● Exercise goal: Every line holding "plane" should be copied from the records below.
+++++
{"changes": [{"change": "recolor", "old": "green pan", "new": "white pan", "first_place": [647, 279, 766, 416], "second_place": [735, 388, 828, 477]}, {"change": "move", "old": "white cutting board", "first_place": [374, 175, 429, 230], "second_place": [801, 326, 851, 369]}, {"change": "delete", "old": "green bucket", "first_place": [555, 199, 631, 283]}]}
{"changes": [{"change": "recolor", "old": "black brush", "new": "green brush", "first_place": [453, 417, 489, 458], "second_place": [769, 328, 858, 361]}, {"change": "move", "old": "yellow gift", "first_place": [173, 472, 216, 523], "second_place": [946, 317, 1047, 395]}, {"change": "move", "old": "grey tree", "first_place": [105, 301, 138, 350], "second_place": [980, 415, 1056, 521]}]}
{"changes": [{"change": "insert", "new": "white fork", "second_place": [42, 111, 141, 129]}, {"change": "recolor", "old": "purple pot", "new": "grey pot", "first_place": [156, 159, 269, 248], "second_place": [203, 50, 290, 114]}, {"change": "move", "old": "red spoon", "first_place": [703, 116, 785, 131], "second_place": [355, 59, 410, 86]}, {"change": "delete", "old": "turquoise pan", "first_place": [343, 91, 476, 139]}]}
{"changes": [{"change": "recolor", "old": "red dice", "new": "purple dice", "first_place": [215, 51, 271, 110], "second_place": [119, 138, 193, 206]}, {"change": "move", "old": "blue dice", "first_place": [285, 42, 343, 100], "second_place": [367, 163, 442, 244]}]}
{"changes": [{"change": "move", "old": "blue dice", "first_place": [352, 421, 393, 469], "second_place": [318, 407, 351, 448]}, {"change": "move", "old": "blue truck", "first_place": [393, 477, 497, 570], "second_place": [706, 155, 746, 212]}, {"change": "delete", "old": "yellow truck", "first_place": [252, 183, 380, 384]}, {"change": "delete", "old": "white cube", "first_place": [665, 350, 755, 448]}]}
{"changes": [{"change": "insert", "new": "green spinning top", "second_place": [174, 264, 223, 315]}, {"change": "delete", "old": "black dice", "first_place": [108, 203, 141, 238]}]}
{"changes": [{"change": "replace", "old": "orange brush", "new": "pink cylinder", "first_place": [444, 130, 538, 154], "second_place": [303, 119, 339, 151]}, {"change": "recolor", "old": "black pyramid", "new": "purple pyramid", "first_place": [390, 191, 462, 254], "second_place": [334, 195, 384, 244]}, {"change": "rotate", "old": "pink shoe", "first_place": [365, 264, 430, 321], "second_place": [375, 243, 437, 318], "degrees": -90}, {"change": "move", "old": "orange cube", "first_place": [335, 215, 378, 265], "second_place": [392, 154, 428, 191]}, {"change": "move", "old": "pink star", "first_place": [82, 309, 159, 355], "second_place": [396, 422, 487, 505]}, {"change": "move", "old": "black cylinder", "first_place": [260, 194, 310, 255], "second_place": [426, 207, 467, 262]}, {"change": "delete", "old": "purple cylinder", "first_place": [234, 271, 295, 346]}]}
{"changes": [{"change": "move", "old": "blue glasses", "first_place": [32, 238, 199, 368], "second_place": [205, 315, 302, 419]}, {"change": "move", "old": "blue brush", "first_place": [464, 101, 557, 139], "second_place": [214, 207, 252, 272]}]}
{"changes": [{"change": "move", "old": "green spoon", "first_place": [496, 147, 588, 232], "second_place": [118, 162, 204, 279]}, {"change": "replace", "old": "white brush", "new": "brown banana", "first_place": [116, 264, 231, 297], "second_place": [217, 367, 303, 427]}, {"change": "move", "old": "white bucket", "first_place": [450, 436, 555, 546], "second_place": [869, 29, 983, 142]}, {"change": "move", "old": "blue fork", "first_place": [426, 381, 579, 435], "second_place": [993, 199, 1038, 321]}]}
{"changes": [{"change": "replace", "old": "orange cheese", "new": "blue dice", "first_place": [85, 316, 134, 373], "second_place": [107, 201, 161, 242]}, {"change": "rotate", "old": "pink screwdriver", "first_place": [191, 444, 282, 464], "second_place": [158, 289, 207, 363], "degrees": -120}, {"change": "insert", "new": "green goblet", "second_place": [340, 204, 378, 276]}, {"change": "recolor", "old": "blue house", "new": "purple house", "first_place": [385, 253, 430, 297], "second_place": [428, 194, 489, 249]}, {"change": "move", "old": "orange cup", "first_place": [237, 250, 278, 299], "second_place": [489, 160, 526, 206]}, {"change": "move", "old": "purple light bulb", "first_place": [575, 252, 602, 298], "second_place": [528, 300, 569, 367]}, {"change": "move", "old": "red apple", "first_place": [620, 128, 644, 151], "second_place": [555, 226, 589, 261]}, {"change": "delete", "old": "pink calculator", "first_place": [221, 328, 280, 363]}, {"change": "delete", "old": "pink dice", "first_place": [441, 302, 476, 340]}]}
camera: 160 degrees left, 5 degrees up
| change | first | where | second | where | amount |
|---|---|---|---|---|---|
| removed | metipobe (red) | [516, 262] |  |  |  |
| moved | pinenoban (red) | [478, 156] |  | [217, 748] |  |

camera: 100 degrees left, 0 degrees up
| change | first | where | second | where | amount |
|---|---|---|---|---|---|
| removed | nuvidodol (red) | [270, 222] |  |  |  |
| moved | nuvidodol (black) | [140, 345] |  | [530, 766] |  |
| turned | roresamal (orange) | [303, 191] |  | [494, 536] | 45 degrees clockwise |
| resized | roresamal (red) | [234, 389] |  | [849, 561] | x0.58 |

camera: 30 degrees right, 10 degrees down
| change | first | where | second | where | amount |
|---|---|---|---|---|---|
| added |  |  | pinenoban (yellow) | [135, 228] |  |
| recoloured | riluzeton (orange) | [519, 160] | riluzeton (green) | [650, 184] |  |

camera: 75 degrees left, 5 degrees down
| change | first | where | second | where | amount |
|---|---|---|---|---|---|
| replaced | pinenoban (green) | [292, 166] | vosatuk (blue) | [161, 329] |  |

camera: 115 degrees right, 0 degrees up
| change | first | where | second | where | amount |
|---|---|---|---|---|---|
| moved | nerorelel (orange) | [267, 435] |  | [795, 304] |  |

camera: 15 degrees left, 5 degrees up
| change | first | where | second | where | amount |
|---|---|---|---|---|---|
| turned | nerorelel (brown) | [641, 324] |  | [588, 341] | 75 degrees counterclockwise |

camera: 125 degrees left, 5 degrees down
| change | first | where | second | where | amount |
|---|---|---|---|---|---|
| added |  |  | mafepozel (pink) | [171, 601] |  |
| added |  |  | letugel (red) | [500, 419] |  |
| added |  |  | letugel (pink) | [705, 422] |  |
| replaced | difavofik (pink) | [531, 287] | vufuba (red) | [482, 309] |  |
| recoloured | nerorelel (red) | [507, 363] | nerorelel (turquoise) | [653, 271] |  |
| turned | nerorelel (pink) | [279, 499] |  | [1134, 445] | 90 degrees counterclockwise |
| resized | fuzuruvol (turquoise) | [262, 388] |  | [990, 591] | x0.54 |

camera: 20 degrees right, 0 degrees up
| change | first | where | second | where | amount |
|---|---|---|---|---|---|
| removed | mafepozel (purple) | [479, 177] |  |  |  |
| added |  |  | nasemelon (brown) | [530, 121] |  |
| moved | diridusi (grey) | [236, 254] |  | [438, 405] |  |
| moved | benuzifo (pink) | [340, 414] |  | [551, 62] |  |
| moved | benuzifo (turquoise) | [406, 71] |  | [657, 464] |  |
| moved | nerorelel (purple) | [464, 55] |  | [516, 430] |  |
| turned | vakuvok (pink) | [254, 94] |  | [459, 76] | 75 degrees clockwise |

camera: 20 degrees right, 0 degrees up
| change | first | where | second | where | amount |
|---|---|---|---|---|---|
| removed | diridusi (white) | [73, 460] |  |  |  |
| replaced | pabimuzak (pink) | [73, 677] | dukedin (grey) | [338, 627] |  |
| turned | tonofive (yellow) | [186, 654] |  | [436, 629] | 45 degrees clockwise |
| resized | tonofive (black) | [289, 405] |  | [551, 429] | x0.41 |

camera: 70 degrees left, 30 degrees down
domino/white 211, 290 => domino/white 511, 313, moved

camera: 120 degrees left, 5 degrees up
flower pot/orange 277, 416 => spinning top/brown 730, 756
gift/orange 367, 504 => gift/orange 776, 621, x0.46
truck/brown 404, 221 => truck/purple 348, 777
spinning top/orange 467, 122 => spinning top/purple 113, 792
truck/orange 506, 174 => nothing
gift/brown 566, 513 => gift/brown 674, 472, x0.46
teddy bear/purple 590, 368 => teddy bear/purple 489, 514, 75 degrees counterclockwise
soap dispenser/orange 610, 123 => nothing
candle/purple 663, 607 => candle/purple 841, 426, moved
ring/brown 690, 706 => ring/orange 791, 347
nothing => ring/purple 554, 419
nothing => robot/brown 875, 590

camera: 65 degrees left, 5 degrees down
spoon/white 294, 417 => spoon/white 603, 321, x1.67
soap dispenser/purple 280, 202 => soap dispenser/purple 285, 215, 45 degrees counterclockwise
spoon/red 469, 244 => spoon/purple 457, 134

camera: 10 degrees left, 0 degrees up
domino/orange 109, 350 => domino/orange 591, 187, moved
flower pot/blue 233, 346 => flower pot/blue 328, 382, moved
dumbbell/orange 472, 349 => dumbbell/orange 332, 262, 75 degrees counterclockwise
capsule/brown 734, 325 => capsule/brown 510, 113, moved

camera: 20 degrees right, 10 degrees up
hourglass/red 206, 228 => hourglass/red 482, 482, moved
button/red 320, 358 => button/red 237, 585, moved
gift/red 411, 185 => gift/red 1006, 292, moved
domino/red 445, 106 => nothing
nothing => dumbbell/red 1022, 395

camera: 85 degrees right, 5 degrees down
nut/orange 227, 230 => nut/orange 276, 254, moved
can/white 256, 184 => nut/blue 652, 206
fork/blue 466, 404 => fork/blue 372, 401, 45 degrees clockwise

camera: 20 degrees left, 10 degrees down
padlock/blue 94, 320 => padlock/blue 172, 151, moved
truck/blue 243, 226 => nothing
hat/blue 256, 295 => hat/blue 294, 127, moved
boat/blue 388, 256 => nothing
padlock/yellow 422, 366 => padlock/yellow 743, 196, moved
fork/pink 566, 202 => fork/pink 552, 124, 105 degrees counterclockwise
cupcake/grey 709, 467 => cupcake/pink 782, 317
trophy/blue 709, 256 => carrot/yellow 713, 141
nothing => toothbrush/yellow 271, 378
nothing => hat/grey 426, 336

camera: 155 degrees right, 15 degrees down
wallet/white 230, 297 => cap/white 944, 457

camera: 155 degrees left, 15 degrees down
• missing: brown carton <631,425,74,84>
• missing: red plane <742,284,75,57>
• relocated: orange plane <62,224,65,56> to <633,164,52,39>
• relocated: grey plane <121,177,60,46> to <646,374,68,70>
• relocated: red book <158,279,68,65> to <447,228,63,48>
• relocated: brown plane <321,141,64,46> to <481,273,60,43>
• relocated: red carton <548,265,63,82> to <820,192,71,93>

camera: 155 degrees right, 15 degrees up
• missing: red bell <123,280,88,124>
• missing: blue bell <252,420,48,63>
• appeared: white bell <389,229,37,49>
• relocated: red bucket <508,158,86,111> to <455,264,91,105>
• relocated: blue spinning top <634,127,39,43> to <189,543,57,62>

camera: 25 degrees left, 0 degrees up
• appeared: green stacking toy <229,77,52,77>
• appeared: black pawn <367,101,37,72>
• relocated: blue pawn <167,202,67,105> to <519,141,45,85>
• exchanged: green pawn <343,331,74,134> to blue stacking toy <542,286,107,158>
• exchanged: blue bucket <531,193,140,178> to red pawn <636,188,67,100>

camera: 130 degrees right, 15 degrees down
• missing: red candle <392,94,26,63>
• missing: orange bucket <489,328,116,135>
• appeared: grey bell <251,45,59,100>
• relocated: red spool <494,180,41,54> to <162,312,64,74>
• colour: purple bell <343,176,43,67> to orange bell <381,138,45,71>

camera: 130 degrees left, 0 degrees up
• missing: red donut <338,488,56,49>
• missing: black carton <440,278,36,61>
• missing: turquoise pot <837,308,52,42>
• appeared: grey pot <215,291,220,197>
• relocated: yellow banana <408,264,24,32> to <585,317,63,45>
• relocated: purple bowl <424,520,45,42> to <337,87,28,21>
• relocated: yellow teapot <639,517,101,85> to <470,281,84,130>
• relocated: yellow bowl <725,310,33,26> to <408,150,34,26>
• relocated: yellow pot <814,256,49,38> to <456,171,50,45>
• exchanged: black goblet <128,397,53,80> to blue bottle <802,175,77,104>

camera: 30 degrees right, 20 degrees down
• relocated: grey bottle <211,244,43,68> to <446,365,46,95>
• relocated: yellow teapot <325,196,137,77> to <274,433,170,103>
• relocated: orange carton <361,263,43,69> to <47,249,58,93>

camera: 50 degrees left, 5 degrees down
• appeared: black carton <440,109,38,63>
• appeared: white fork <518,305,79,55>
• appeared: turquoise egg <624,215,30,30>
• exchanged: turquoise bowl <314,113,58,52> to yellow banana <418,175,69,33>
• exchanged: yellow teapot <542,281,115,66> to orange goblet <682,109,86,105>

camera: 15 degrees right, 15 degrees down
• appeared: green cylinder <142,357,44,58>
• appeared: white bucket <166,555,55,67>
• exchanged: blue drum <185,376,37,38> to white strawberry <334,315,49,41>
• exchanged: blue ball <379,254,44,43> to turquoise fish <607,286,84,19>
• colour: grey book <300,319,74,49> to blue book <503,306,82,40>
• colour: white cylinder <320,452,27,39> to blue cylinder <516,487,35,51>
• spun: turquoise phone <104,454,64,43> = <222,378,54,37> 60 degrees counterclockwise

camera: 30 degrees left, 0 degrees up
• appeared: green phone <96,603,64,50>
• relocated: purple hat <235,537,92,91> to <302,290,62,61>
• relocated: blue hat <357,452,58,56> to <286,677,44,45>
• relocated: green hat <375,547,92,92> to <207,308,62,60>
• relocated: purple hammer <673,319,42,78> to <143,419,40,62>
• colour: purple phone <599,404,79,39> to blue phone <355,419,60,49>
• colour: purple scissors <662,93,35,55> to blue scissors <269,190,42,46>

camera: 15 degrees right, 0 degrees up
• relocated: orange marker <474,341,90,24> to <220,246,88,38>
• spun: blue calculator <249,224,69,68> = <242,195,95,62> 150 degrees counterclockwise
+++++
● Your response:
• missing: red plane <742,284,75,57>
• relocated: orange plane <62,224,65,56> to <633,164,52,39>
• relocated: grey plane <121,177,60,46> to <646,374,68,70>
• relocated: brown plane <321,141,64,46> to <481,273,60,43>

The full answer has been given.